(Records for locating items)
------------------------------

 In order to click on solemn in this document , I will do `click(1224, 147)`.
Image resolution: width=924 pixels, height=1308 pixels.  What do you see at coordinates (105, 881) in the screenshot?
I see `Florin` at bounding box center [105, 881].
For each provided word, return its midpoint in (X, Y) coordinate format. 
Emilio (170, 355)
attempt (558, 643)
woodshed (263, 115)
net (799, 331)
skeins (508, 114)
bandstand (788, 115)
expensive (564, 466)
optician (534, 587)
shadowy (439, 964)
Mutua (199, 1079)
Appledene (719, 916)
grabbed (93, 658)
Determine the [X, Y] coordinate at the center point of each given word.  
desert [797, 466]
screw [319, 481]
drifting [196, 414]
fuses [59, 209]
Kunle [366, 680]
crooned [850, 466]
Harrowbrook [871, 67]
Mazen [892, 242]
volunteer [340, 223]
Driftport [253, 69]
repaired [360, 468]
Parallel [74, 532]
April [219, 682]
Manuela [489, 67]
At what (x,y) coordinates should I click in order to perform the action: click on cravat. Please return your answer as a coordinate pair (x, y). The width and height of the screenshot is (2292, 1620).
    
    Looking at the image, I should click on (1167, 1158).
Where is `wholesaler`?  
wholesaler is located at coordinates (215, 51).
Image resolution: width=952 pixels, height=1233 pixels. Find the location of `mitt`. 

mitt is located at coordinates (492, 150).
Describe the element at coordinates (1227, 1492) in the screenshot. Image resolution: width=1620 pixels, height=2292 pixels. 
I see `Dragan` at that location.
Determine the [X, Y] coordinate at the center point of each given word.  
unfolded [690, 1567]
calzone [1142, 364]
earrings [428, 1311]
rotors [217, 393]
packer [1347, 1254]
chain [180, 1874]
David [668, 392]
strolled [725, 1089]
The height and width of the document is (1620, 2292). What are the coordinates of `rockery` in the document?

------------------------------

How many lines of the material above contain the string "coordinates"? Give only the number.

[Solution for this problem] 6